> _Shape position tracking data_
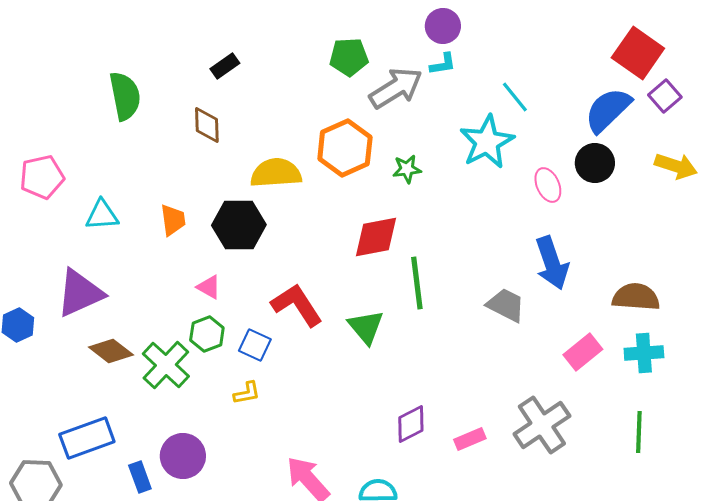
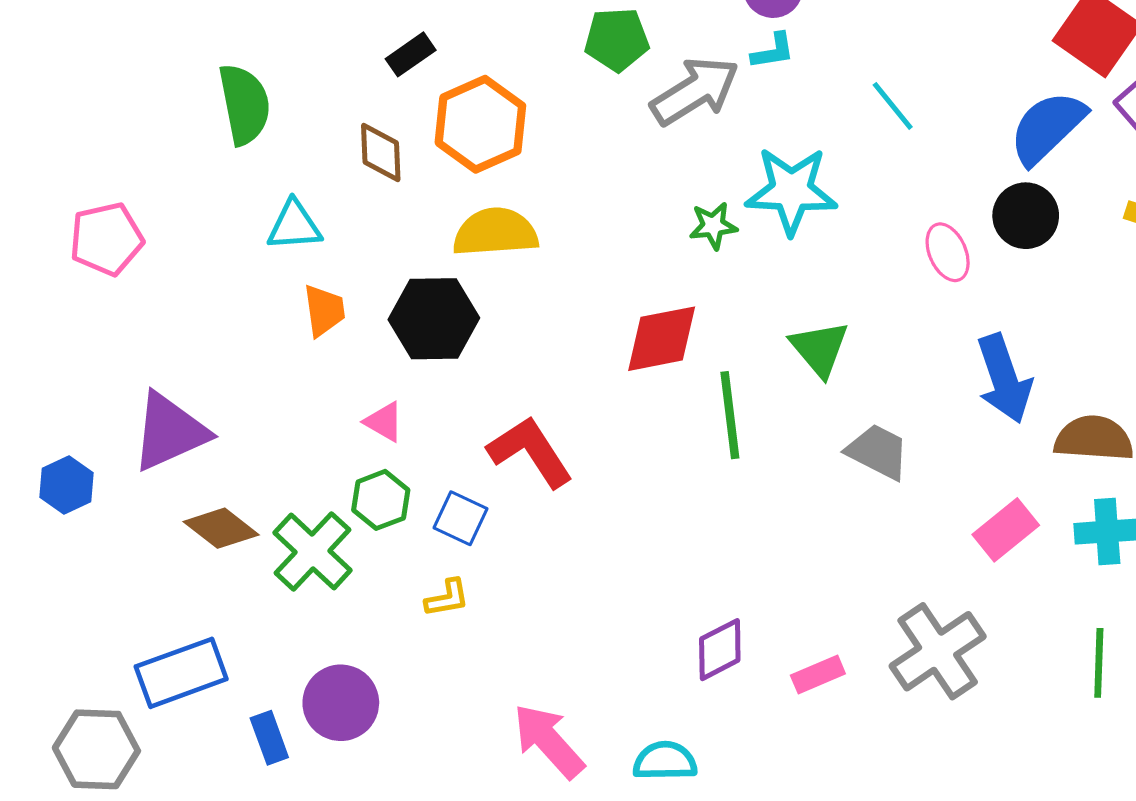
cyan star: (487, 142) -> (791, 191), moved, turned 30
orange hexagon: (345, 148) -> (480, 124), moved
cyan triangle: (102, 215) -> (294, 226), moved
blue arrow: (552, 263) -> (1004, 379), moved
green triangle: (366, 327) -> (820, 349), moved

> _WHAT THE EXERCISE ASKS_
All of the records above should be reproduced exactly, with the pictures left out.

> _ANSWER SECTION_
cyan star: (487, 142) -> (791, 191), moved, turned 30
orange hexagon: (345, 148) -> (480, 124), moved
cyan triangle: (102, 215) -> (294, 226), moved
blue arrow: (552, 263) -> (1004, 379), moved
green triangle: (366, 327) -> (820, 349), moved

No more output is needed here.